__Instructions for the task__:
Please output only the lines that begin at the line with "D206: none -> diode US1M (A GND, K N6)" and run through the end of the entries below, exactly as written. Drop all pictures.

** Opening Record set block **

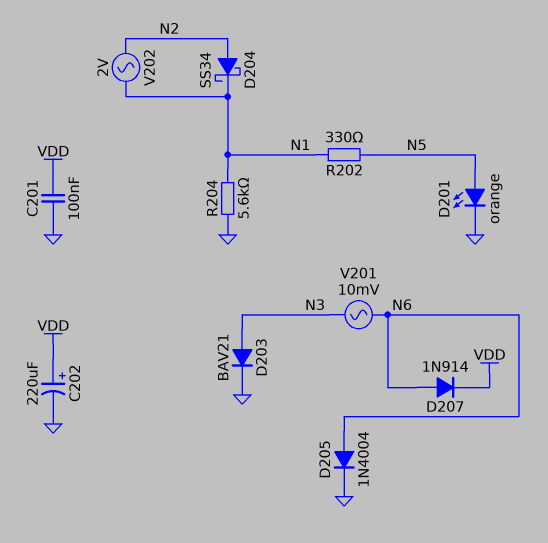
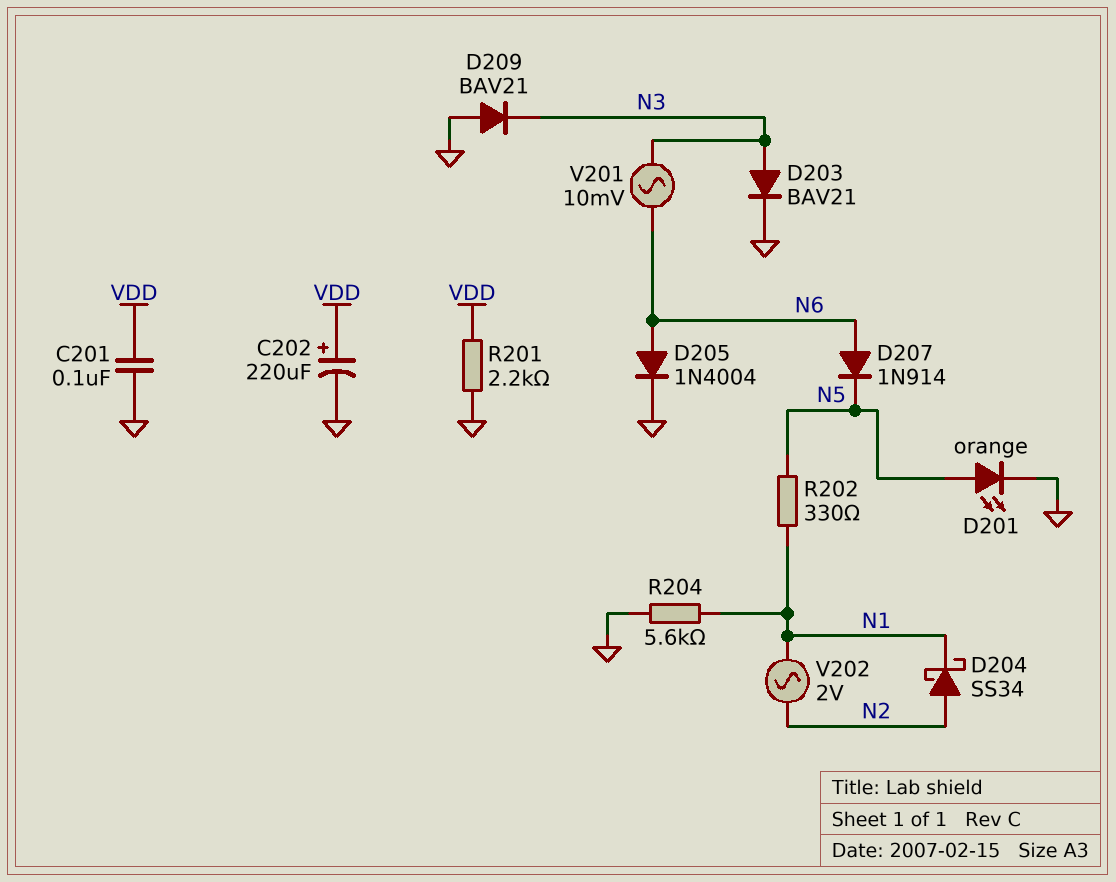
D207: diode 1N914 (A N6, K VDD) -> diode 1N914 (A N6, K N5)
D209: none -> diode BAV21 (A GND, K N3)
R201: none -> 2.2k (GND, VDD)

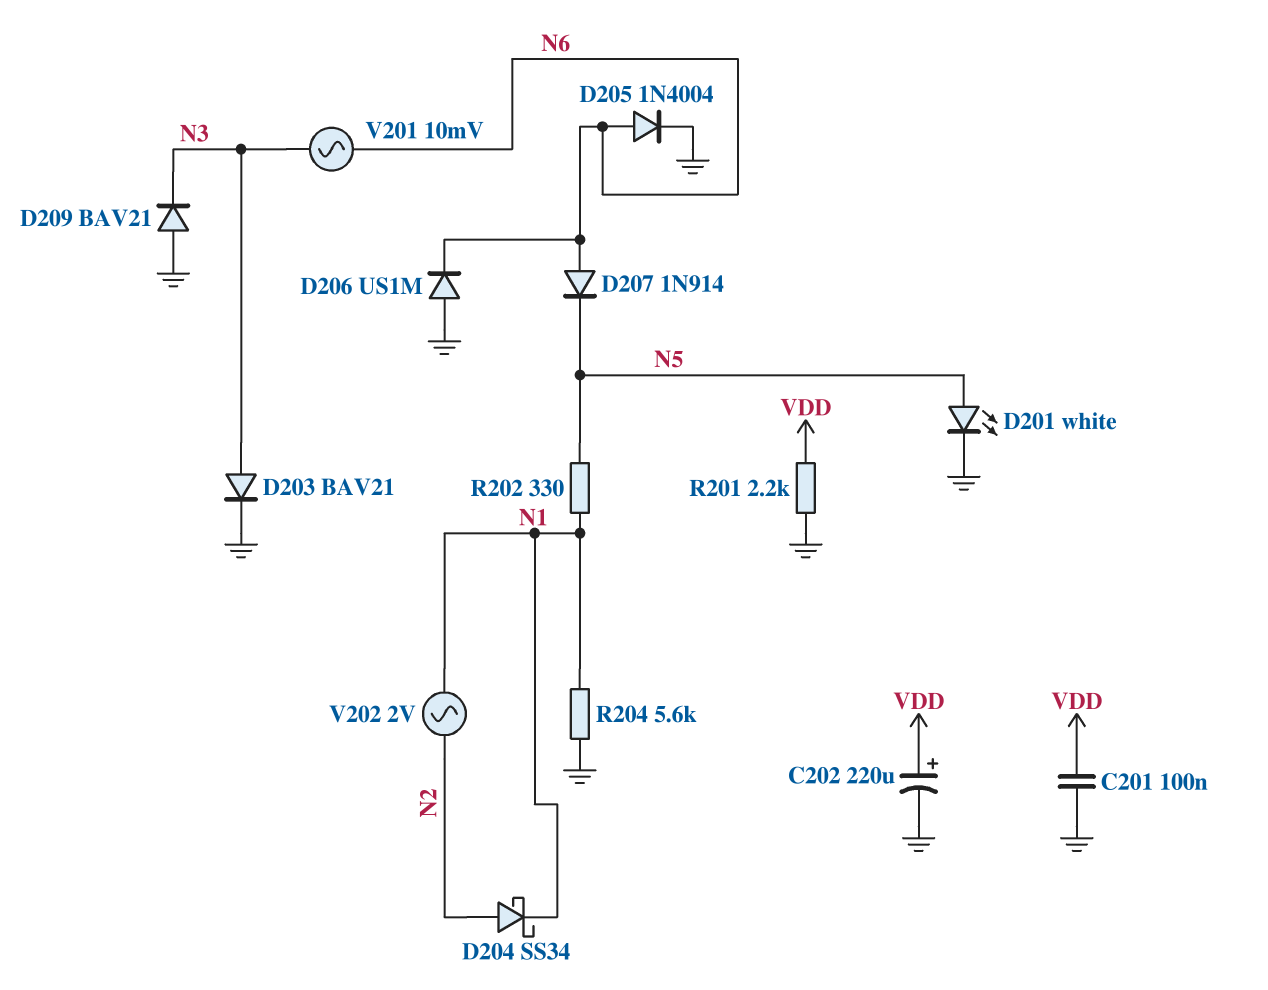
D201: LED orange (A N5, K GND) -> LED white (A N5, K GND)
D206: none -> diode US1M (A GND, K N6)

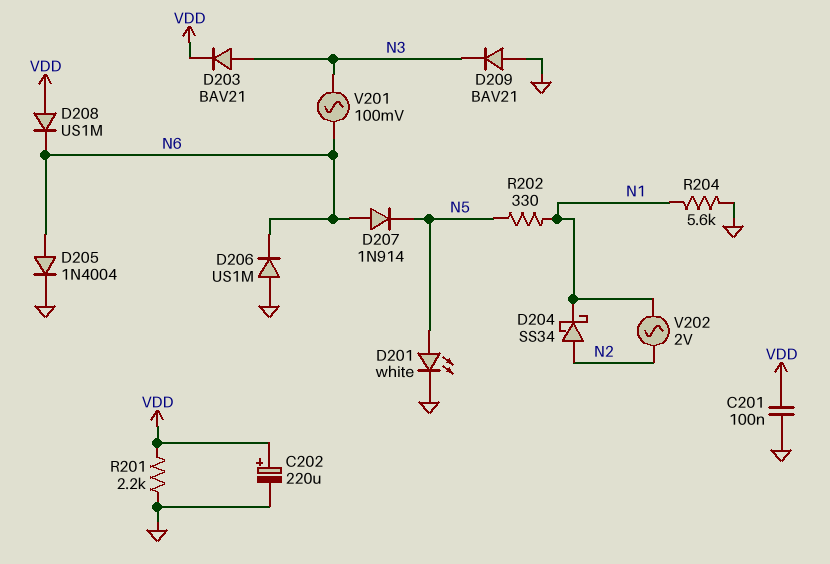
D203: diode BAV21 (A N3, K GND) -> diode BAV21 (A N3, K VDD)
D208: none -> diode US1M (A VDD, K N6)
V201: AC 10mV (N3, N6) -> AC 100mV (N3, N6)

** Closing Record set block **

__The answer__:
D206: none -> diode US1M (A GND, K N6)

D203: diode BAV21 (A N3, K GND) -> diode BAV21 (A N3, K VDD)
D208: none -> diode US1M (A VDD, K N6)
V201: AC 10mV (N3, N6) -> AC 100mV (N3, N6)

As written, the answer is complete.